▸ **Instructions for the task**
Would you retype the listing word for word, skipping its pictures?

Raw data section start

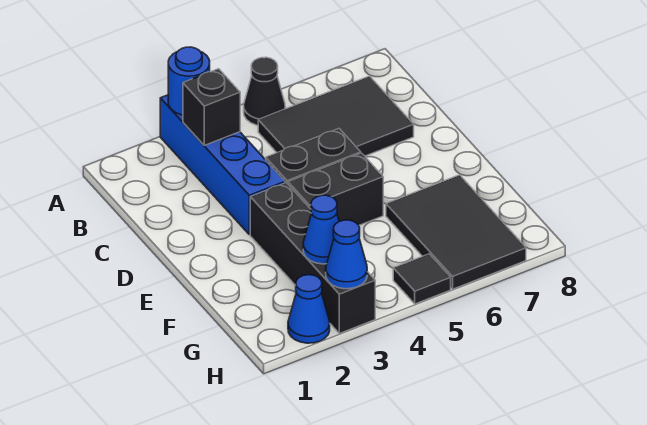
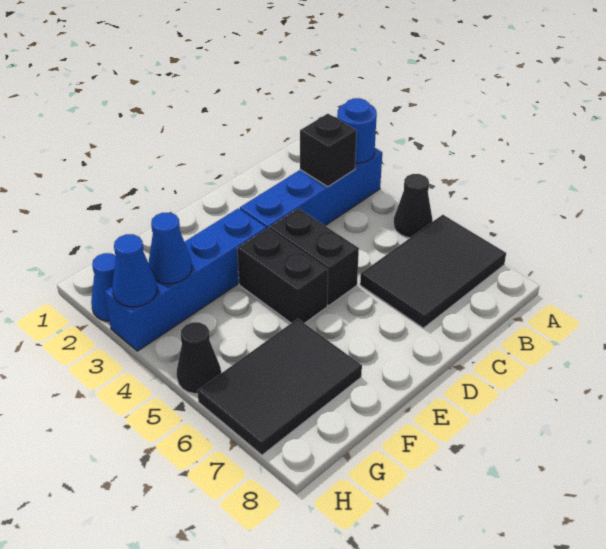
black tile B5:C7 level 1 -> black tile A6:C7 level 1
black brick E3:H3 level 1 -> blue brick E3:H3 level 1
black tile H5 level 1 -> black cone H5 level 1

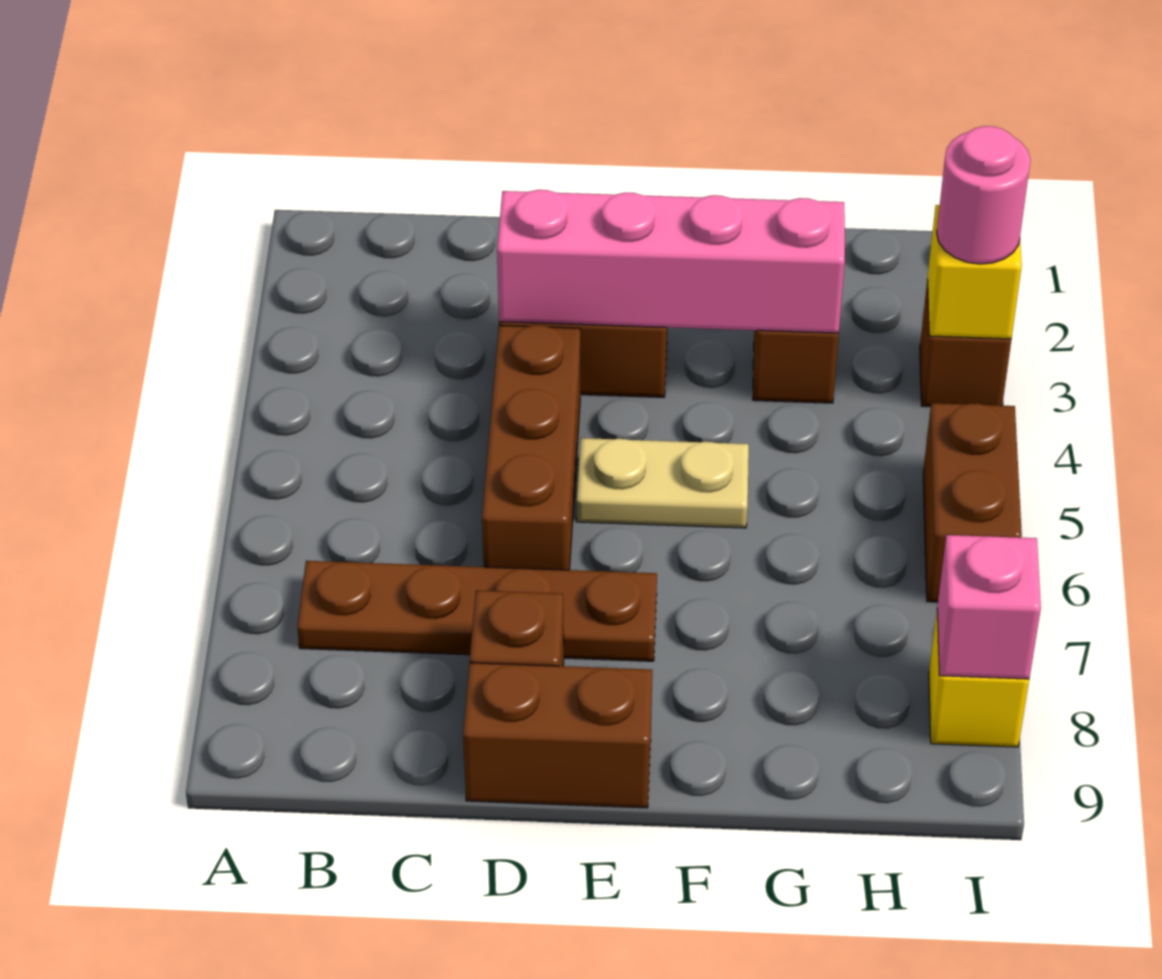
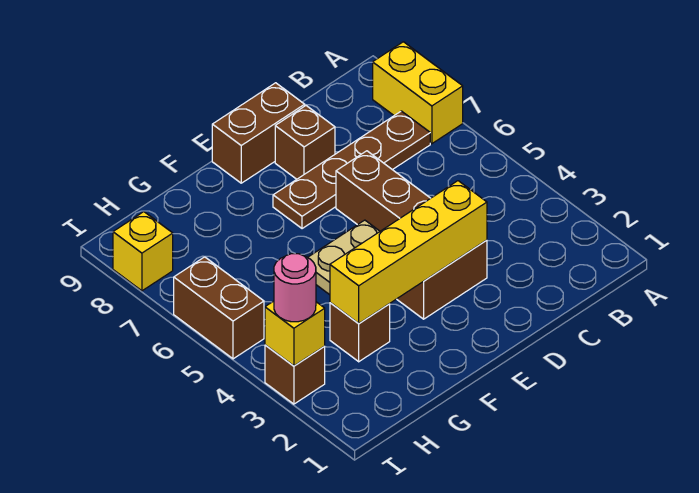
none -> yellow brick A7:A8 level 1
pink brick D3:G3 level 2 -> yellow brick D3:G3 level 2
pink brick I8 level 2 -> none

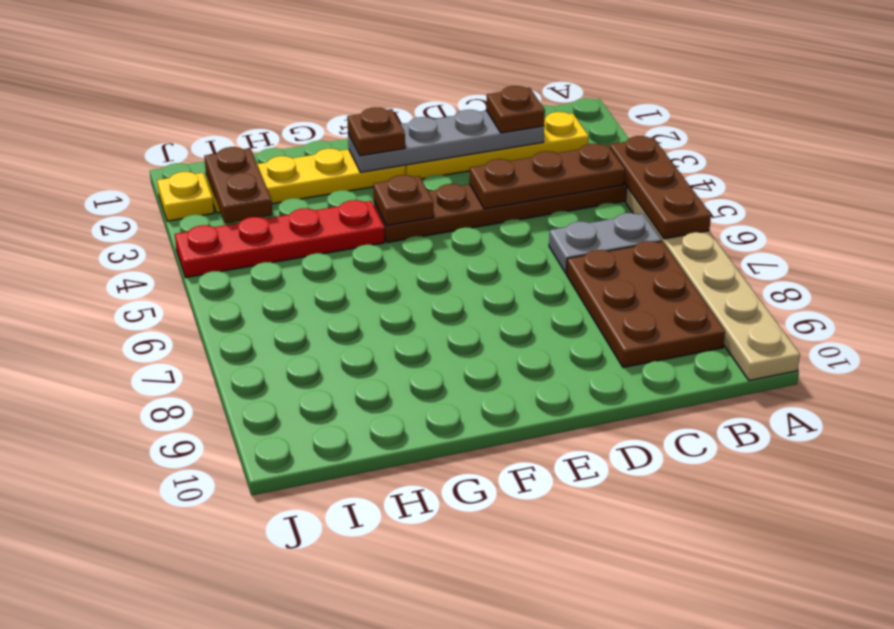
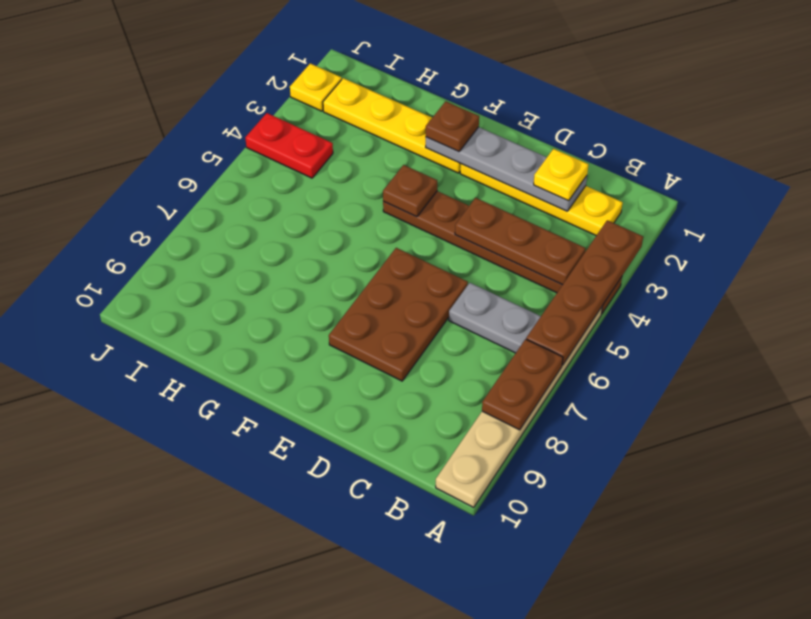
brown plate A4:A6 level 2 -> brown plate A3:A6 level 2
brown plate B7:C9 level 1 -> brown plate D6:E8 level 1
brown plate C2 level 3 -> yellow plate C2 level 3
red plate G4:J4 level 1 -> red plate I4:J4 level 1
brown plate I2:I3 level 2 -> brown plate A7:A8 level 2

Raw data section end

▸ **Your response**
black tile B5:C7 level 1 -> black tile A6:C7 level 1
black brick E3:H3 level 1 -> blue brick E3:H3 level 1
black tile H5 level 1 -> black cone H5 level 1

none -> yellow brick A7:A8 level 1
pink brick D3:G3 level 2 -> yellow brick D3:G3 level 2
pink brick I8 level 2 -> none

brown plate A4:A6 level 2 -> brown plate A3:A6 level 2
brown plate B7:C9 level 1 -> brown plate D6:E8 level 1
brown plate C2 level 3 -> yellow plate C2 level 3
red plate G4:J4 level 1 -> red plate I4:J4 level 1
brown plate I2:I3 level 2 -> brown plate A7:A8 level 2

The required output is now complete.